= Beginning of Section =

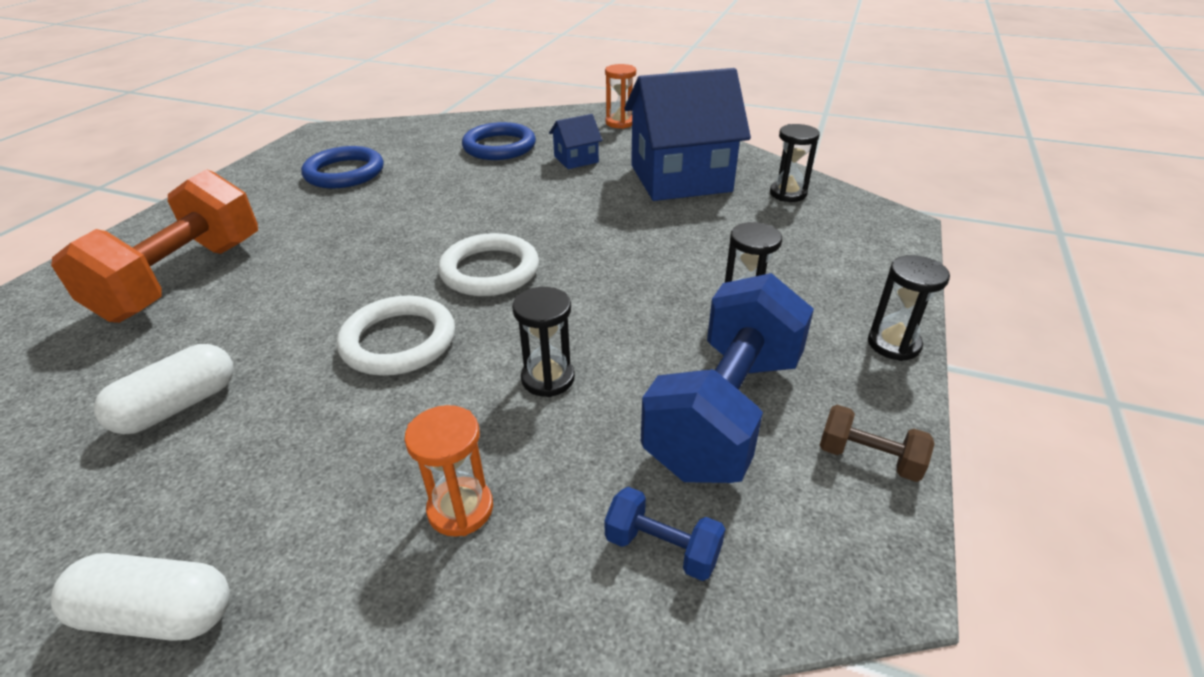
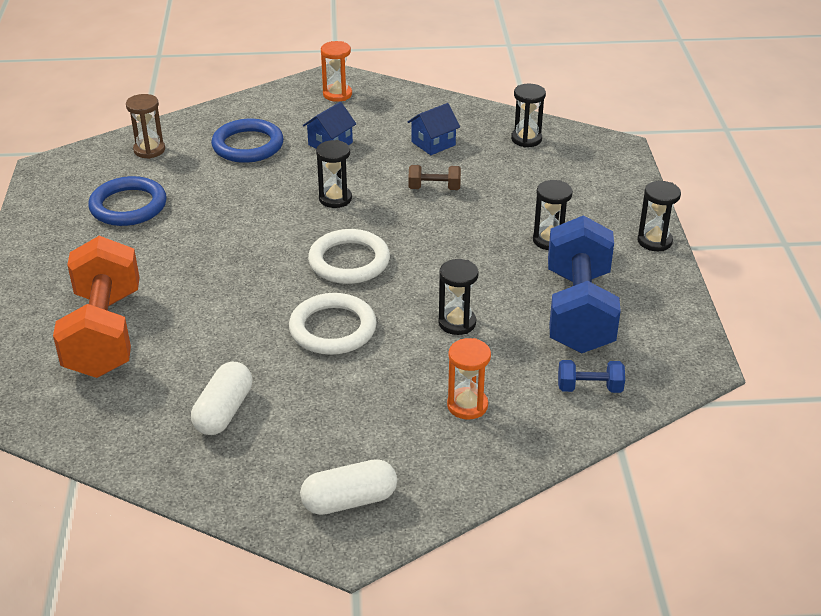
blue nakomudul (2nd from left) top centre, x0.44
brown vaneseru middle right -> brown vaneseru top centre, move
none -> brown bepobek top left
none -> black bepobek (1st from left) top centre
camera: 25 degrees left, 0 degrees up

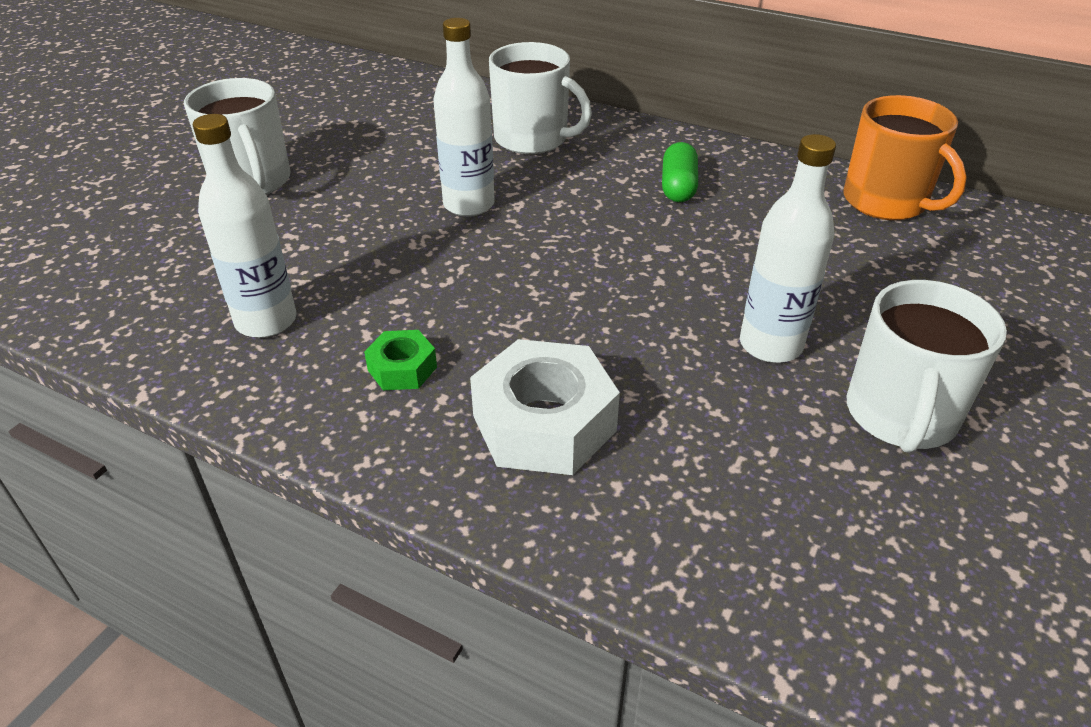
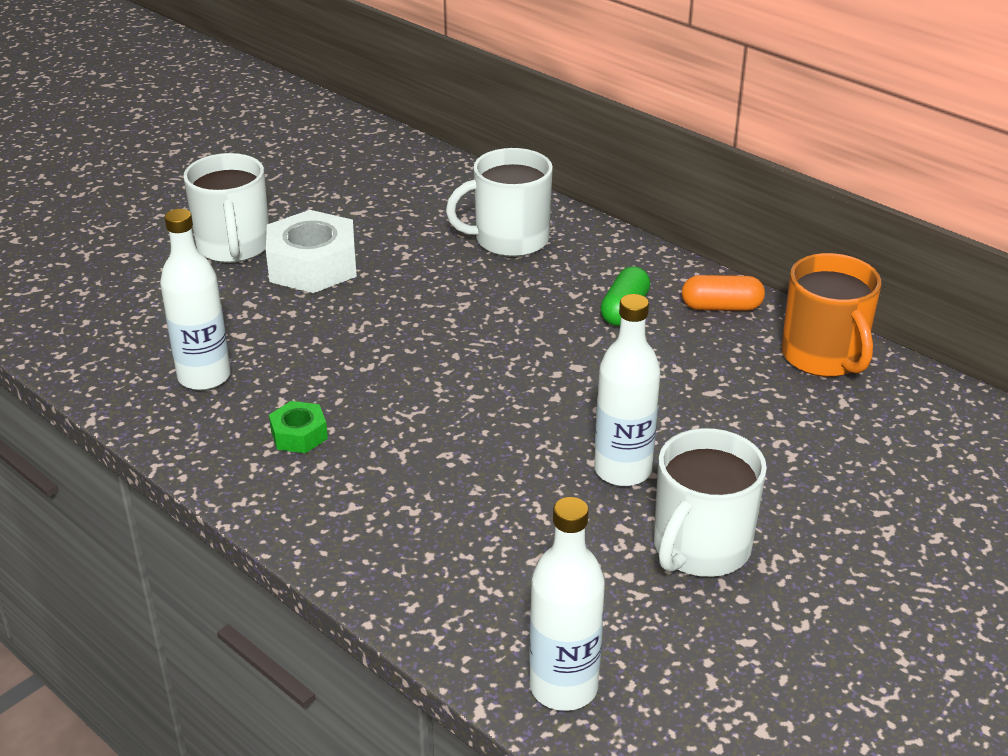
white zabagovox (2nd from left) top centre -> white zabagovox (2nd from left) bottom centre, move
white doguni centre -> white doguni top left, move
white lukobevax (2nd from left) top centre, 120 degrees clockwise
none -> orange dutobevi middle right
camera: 15 degrees right, 5 degrees down

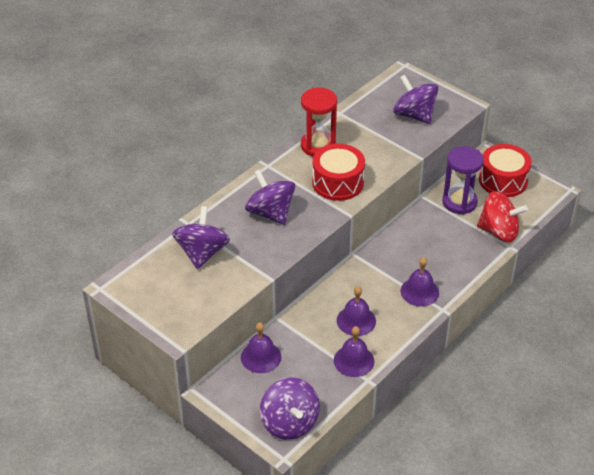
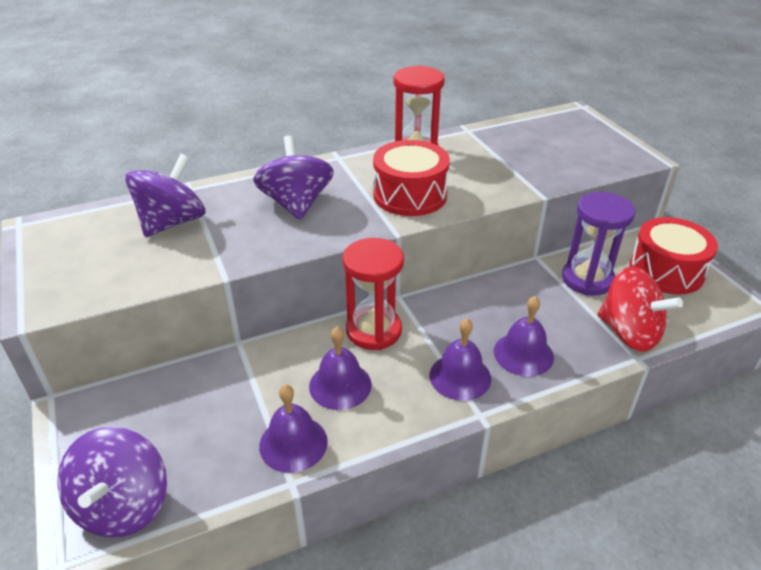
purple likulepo (1st from left in the first image) bottom centre -> purple likulepo (4th from left) middle right, move
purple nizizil (4th from left) top right -> none
none -> red bepobek (1st from left) centre
camera: 25 degrees right, 5 degrees down

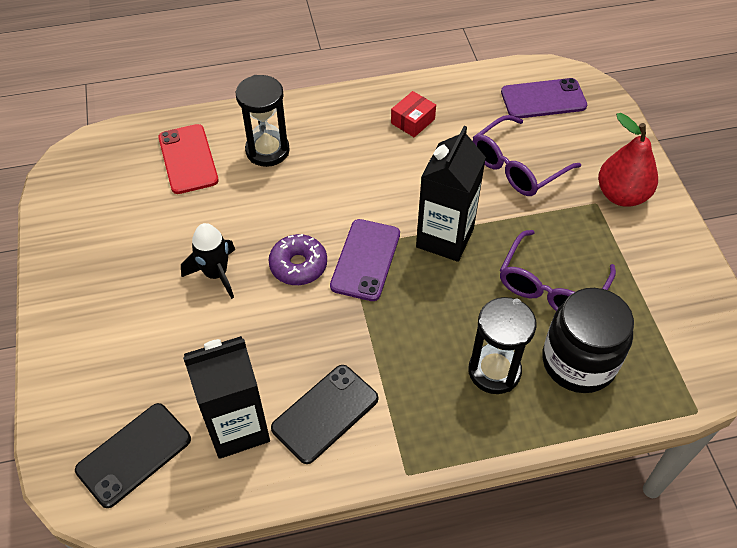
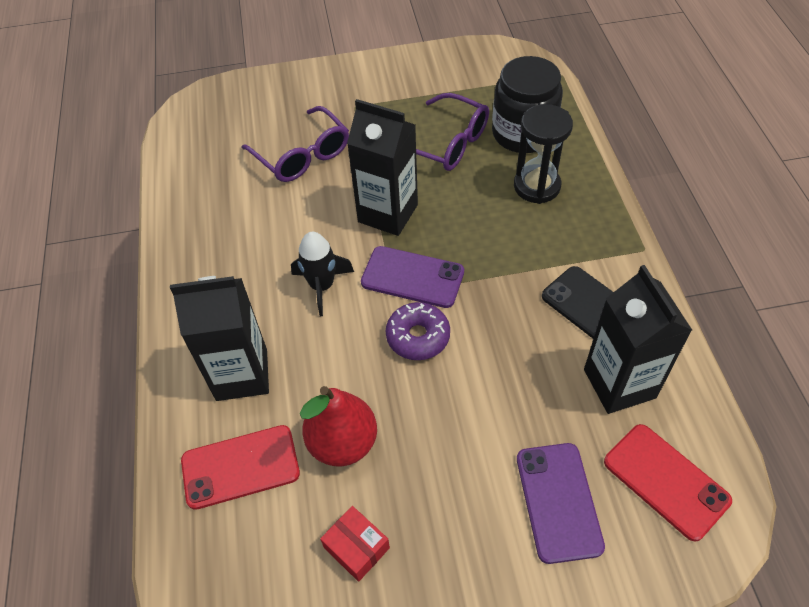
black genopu (1st from left) bottom left -> red genopu (2nd from left) bottom right
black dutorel middle left -> black dutorel centre, move
black bepobek (1st from left) top centre -> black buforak (1st from left) middle left
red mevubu top centre -> red mevubu bottom centre, move
purple genopu (2nd from left) top right -> purple genopu (2nd from left) bottom right, move
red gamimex top right -> red gamimex bottom centre, move
camera: 85 degrees left, 0 degrees up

= End of Section =

** Required action **
Everything in the entries must be written out exactly; the pictures stay out.

** Solution to this problem **
blue nakomudul (2nd from left) top centre, x0.44
brown vaneseru middle right -> brown vaneseru top centre, move
none -> brown bepobek top left
none -> black bepobek (1st from left) top centre
camera: 25 degrees left, 0 degrees up

white zabagovox (2nd from left) top centre -> white zabagovox (2nd from left) bottom centre, move
white doguni centre -> white doguni top left, move
white lukobevax (2nd from left) top centre, 120 degrees clockwise
none -> orange dutobevi middle right
camera: 15 degrees right, 5 degrees down

purple likulepo (1st from left in the first image) bottom centre -> purple likulepo (4th from left) middle right, move
purple nizizil (4th from left) top right -> none
none -> red bepobek (1st from left) centre
camera: 25 degrees right, 5 degrees down

black genopu (1st from left) bottom left -> red genopu (2nd from left) bottom right
black dutorel middle left -> black dutorel centre, move
black bepobek (1st from left) top centre -> black buforak (1st from left) middle left
red mevubu top centre -> red mevubu bottom centre, move
purple genopu (2nd from left) top right -> purple genopu (2nd from left) bottom right, move
red gamimex top right -> red gamimex bottom centre, move
camera: 85 degrees left, 0 degrees up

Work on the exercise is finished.